**OBJECTIVE:**
Below is some material. Write out, word for word and with nothing else, the lines from the one containing "Trace the roads" through the one containing "road 2 (track): [(0,99),(64,58),(88,0)]", both included.

# PROVIDED RECORDS start

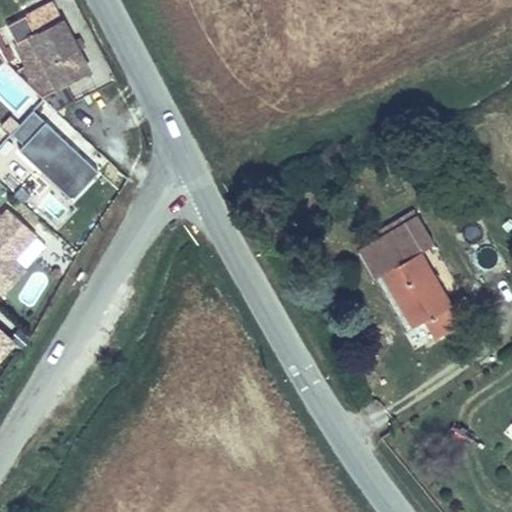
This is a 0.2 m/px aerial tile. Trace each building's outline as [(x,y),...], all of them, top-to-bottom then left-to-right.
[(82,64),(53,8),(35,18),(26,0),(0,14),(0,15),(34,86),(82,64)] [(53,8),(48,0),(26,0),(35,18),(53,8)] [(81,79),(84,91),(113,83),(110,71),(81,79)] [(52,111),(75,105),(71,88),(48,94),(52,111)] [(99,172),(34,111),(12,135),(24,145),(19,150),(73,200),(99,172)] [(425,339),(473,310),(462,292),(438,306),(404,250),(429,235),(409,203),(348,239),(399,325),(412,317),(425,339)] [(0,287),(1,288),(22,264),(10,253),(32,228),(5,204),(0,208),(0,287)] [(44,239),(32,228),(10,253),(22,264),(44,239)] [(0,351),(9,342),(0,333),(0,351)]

# PROVIDED RECORDS end
# PROVIDED RECORDS start

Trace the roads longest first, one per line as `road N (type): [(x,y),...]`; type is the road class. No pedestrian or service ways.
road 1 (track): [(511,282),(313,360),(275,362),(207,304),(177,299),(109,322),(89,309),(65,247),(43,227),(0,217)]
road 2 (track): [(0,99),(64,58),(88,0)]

# PROVIDED RECORDS end

**FINISHED EXERCISE:**
Trace the roads longest first, one per line as `road N (type): [(x,y),...]`; type is the road class. No pedestrian or service ways.
road 1 (track): [(511,282),(313,360),(275,362),(207,304),(177,299),(109,322),(89,309),(65,247),(43,227),(0,217)]
road 2 (track): [(0,99),(64,58),(88,0)]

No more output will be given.